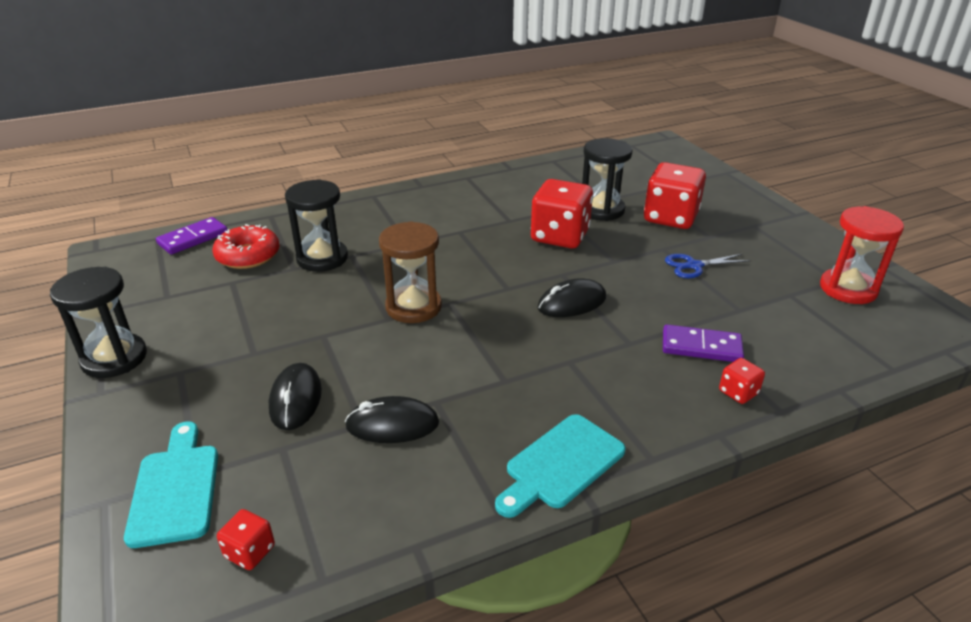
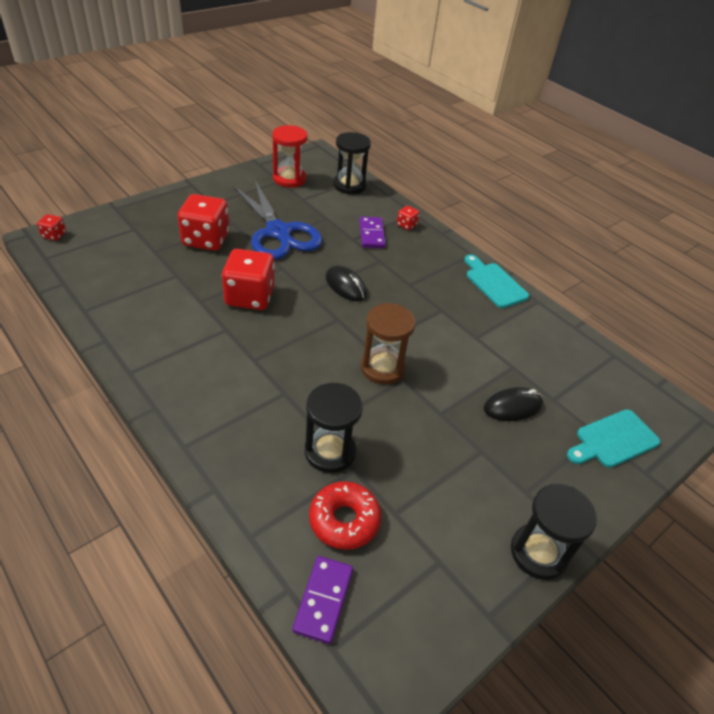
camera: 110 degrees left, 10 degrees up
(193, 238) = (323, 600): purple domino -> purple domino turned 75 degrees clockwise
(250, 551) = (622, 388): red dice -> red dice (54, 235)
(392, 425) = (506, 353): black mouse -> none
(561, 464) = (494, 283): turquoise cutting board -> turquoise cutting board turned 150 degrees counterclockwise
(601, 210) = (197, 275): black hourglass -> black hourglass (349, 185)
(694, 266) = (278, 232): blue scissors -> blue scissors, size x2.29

§ About this exercise
Repeat the records in full, exactly as they appear, without the pictures.

§ Exercise response
camera: 110 degrees left, 10 degrees up
(193, 238) = (323, 600): purple domino -> purple domino turned 75 degrees clockwise
(250, 551) = (622, 388): red dice -> red dice (54, 235)
(392, 425) = (506, 353): black mouse -> none
(561, 464) = (494, 283): turquoise cutting board -> turquoise cutting board turned 150 degrees counterclockwise
(601, 210) = (197, 275): black hourglass -> black hourglass (349, 185)
(694, 266) = (278, 232): blue scissors -> blue scissors, size x2.29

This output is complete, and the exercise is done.